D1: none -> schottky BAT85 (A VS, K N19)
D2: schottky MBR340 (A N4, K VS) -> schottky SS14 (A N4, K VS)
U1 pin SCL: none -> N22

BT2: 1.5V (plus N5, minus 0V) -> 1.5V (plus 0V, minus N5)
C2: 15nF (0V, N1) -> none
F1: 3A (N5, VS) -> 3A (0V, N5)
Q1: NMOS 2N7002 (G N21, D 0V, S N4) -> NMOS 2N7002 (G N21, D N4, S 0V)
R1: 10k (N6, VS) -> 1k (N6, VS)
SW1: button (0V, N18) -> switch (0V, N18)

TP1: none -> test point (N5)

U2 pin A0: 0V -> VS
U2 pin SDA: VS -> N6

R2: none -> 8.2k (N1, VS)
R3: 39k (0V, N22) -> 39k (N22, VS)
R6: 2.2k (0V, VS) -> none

+ + + +

WHAT TO PRODUCE: Would you repeat the lines from the one containing "U2 pin A0: 0V -> VS" through the end of the data, exactly, with nothing before or after them?

EXPECTED ANSWER:
U2 pin A0: 0V -> VS
U2 pin SDA: VS -> N6

R2: none -> 8.2k (N1, VS)
R3: 39k (0V, N22) -> 39k (N22, VS)
R6: 2.2k (0V, VS) -> none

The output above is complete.